> [Task item] Set down the line that has "purple boat: 3 -> 1" and each line beneath it, through the last line of the entries, exactly and with no others.

> [Listed records]
------------------------------------------------

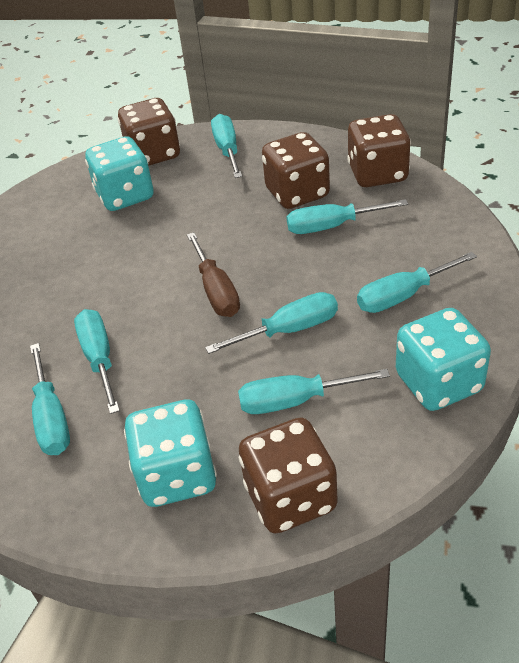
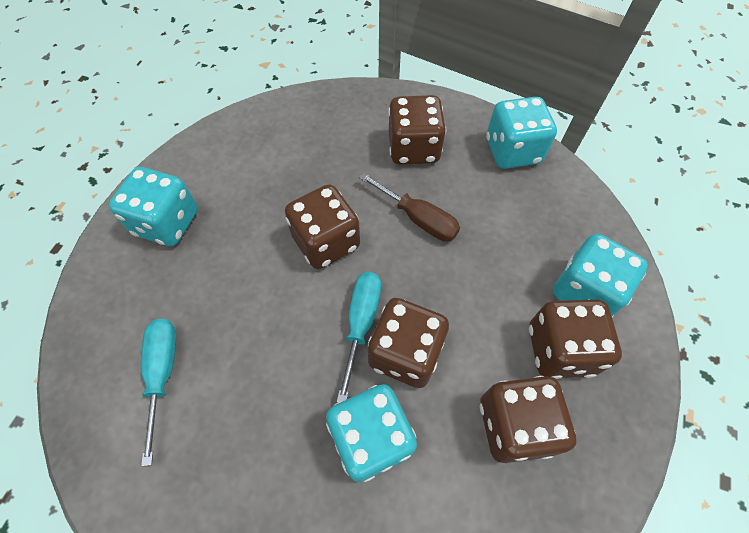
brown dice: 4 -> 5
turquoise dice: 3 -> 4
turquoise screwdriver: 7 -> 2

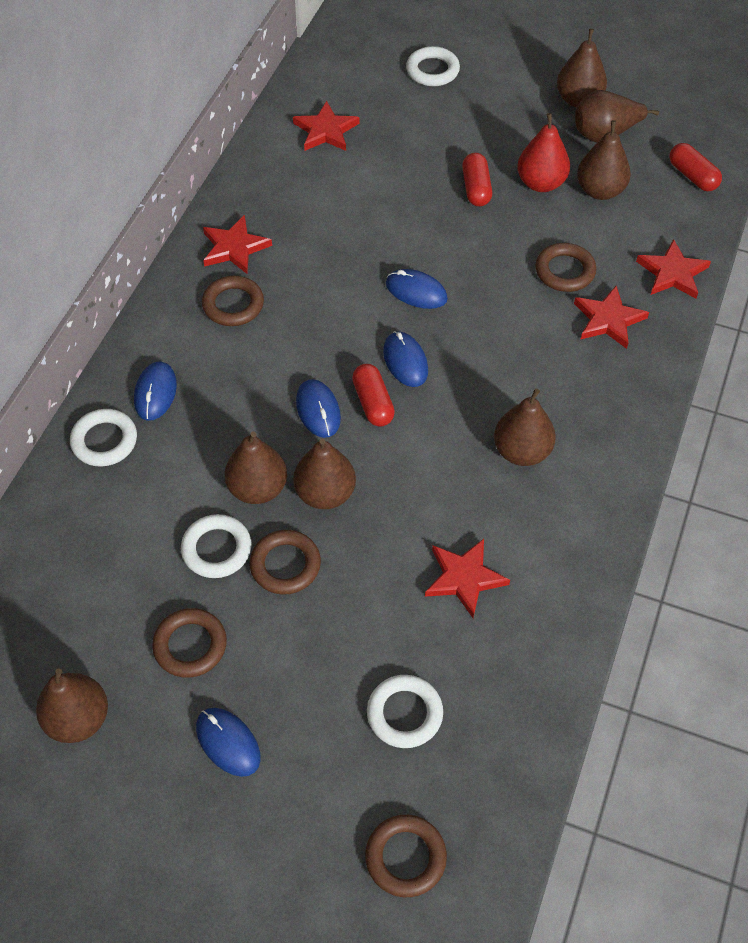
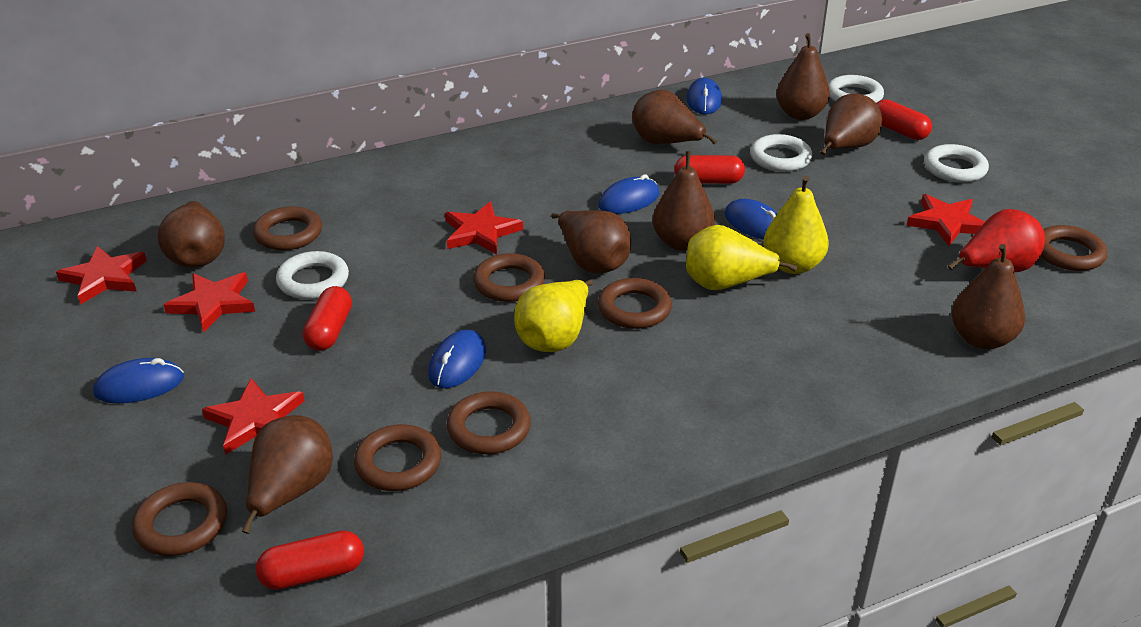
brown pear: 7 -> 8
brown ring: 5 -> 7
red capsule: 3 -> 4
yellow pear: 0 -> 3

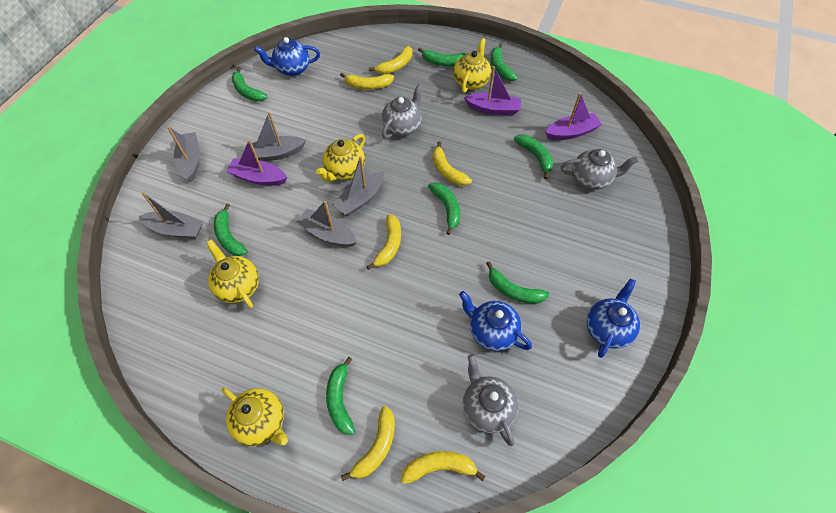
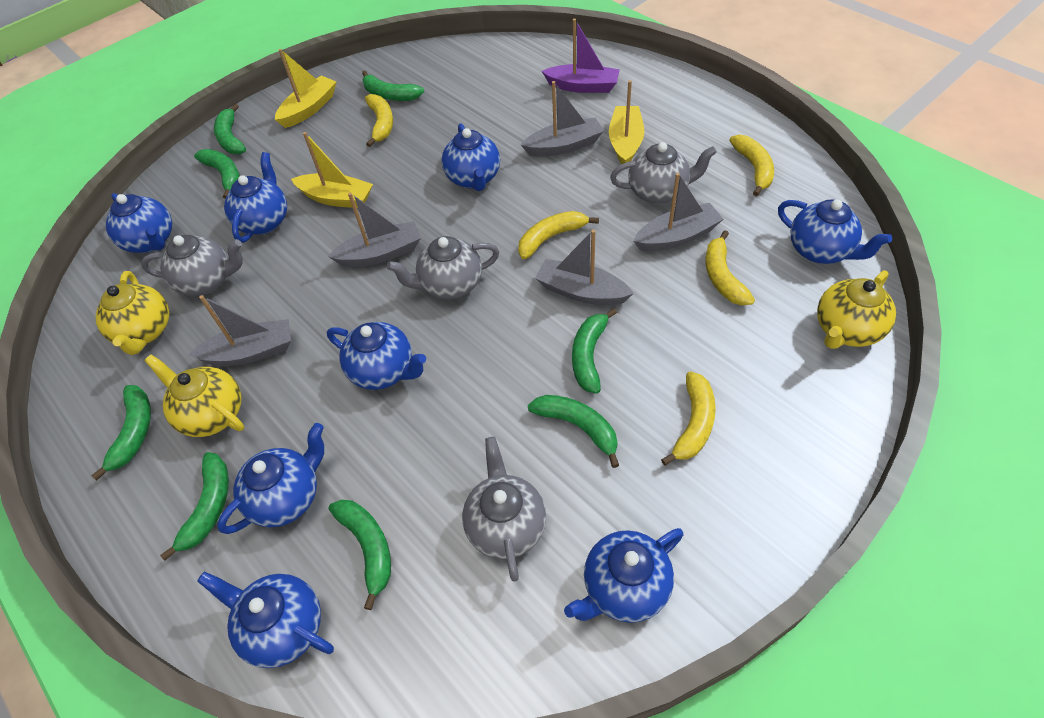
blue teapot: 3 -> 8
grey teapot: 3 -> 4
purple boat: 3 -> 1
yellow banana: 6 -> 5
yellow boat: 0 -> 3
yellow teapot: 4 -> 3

------------------------------------------------

> [Answer to this problem]
purple boat: 3 -> 1
yellow banana: 6 -> 5
yellow boat: 0 -> 3
yellow teapot: 4 -> 3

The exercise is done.